→ WHAT THIS TASK INVOLVES: What lines of the data hold the string "AGND"? Copy them all.

(RECORDS FOR THIS EXERCISE)

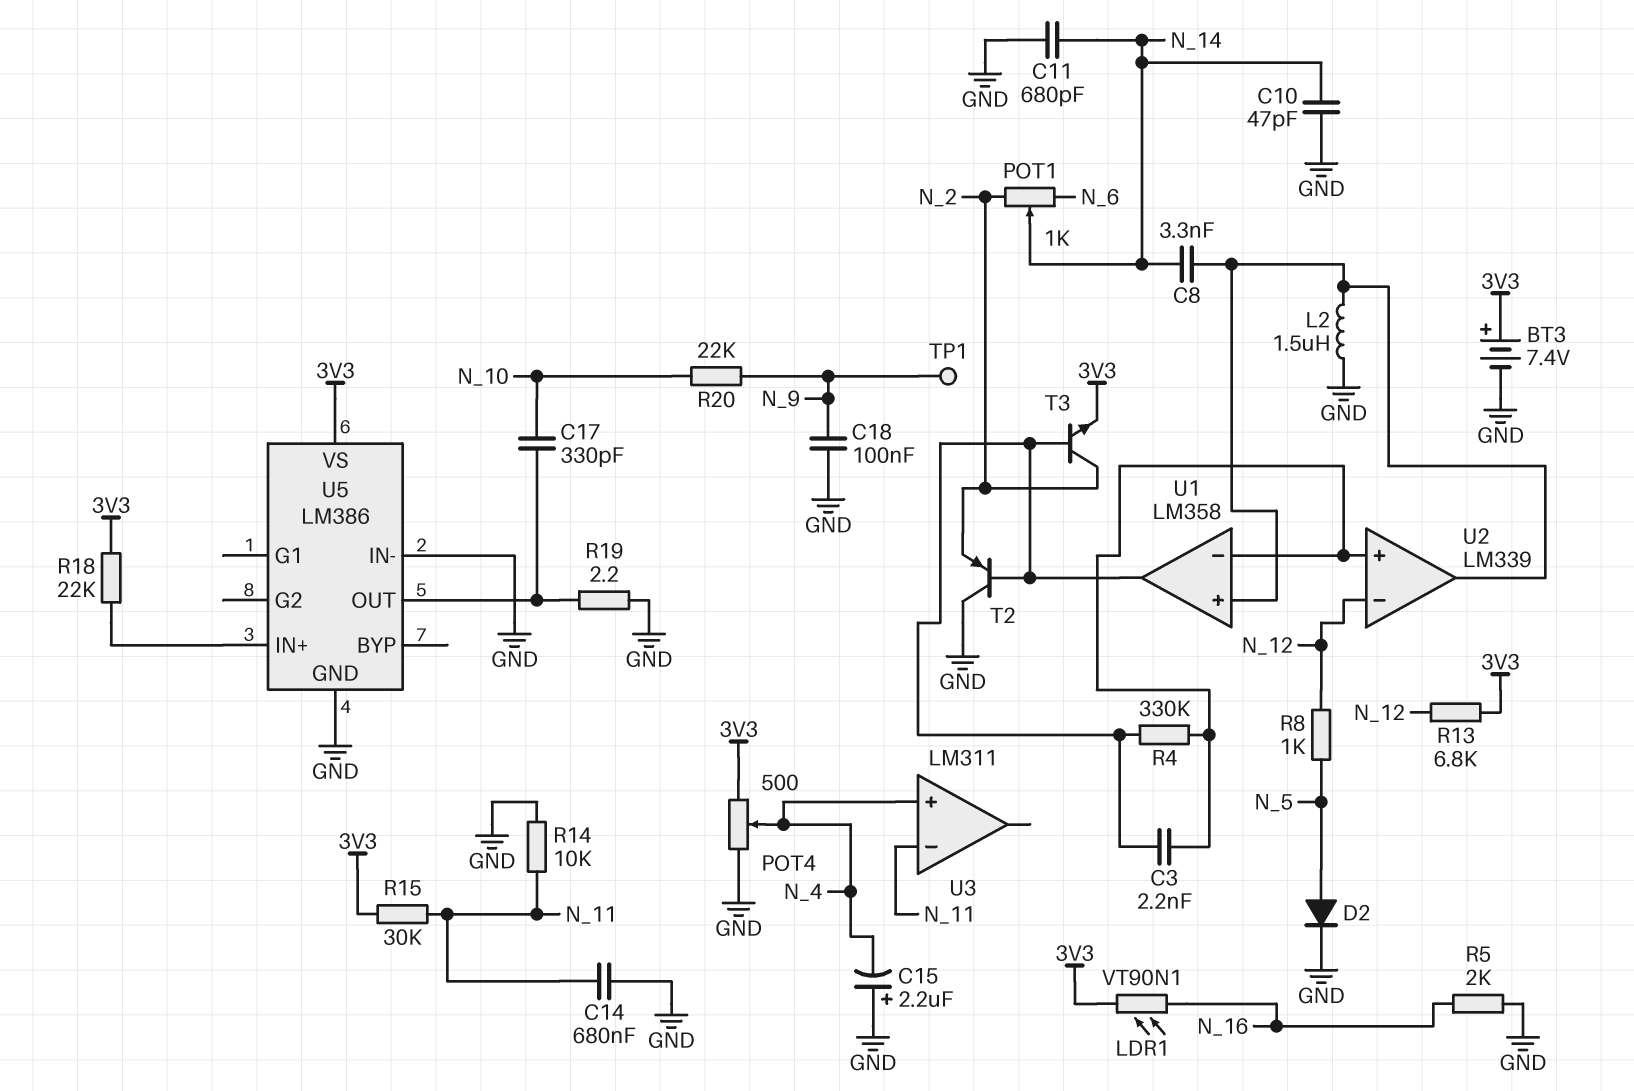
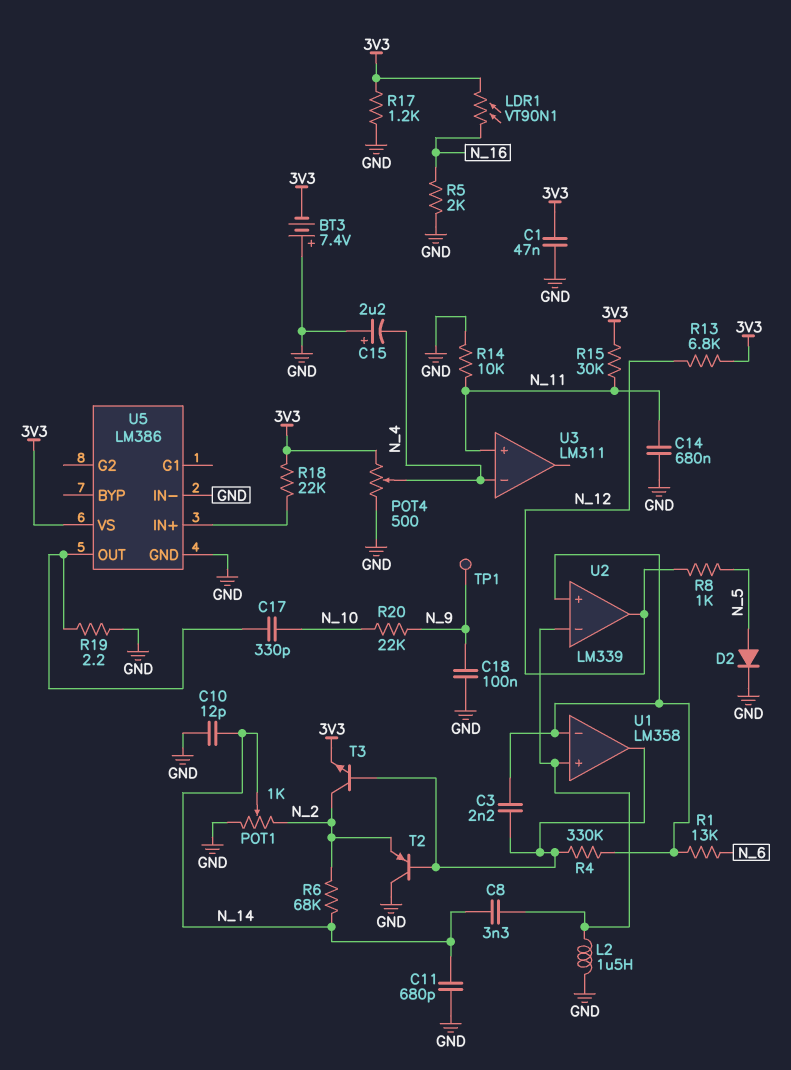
BT3: 7.4V (plus 3V3, minus GND) -> 7.4V (plus GND, minus 3V3)
C1: none -> 47nF (3V3, GND)
C10: 47pF (GND, N_14) -> 12pF (GND, N_14)
POT1: 1k (N_2, N_6, wiper N_14) -> 1k (GND, N_2, wiper N_14)
R1: none -> 13k (N_6, U1/in-)
R6: none -> 68k (N_2, N_14)
R17: none -> 1.2k (3V3, GND)
U2 pin in-: N_12 -> U1/in+
U2 pin out: U1/in+ -> N_12
U3 pin in+: N_4 -> N_11
U3 pin in-: N_11 -> N_4

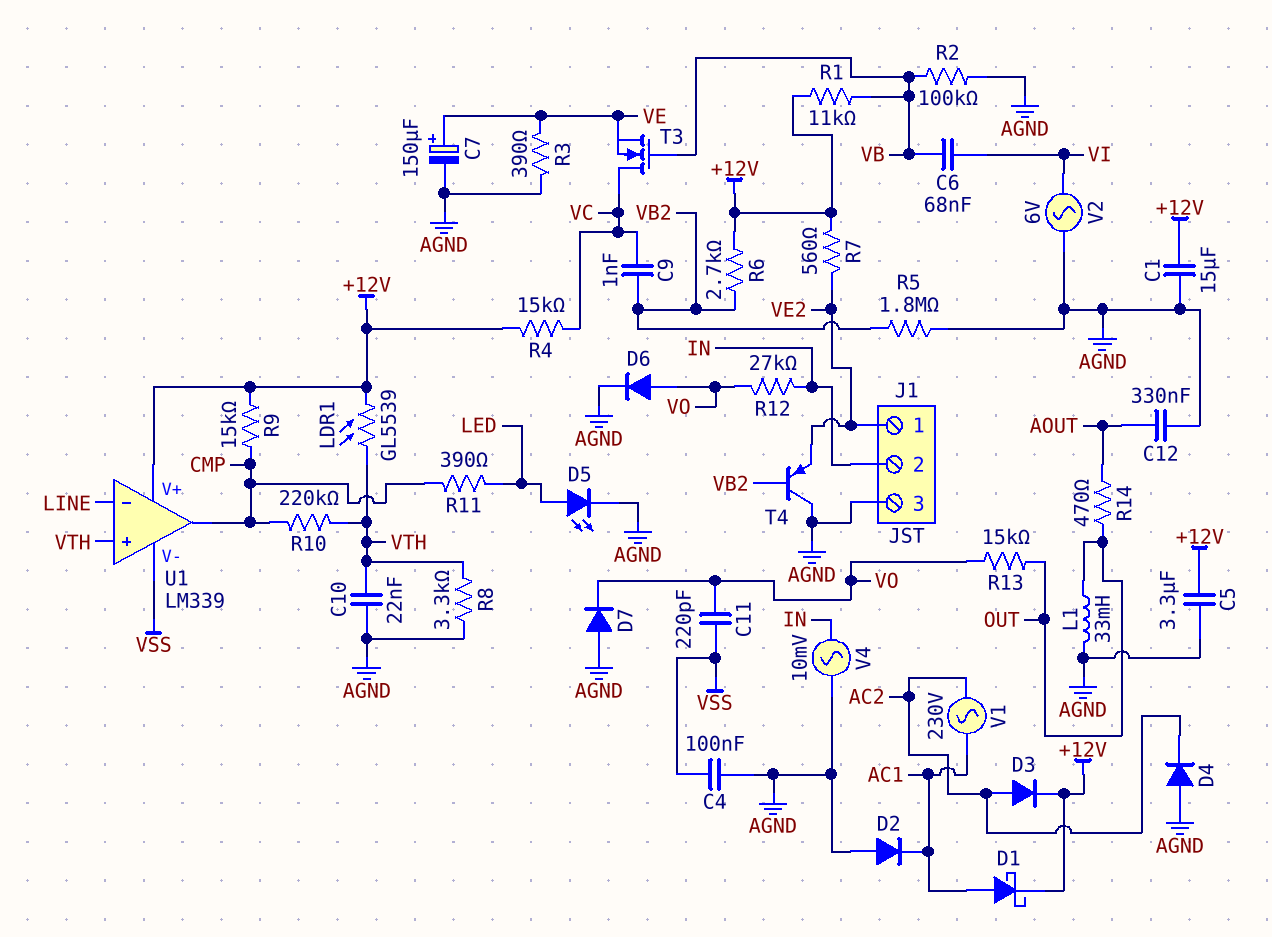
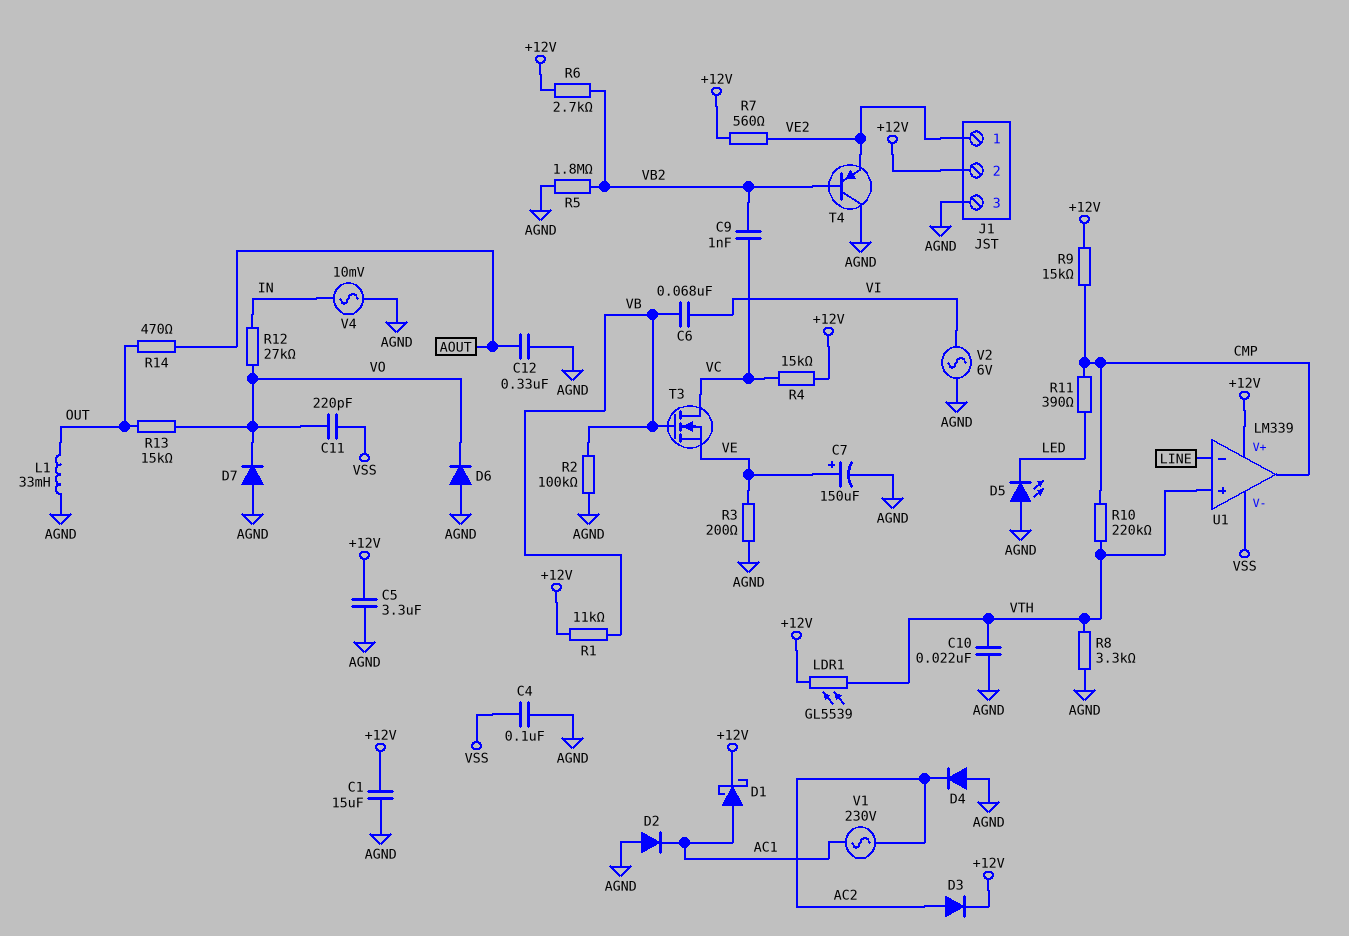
D5: LED (A LED, K AGND) -> LED (A AGND, K LED)
D6: diode (A VO, K AGND) -> diode (A AGND, K VO)
J1 pin 2: IN -> +12V
R3: 390 (AGND, VE) -> 200 (AGND, VE)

(End RECORDS FOR THIS EXERCISE)

→ RESULT:
D5: LED (A LED, K AGND) -> LED (A AGND, K LED)
D6: diode (A VO, K AGND) -> diode (A AGND, K VO)
R3: 390 (AGND, VE) -> 200 (AGND, VE)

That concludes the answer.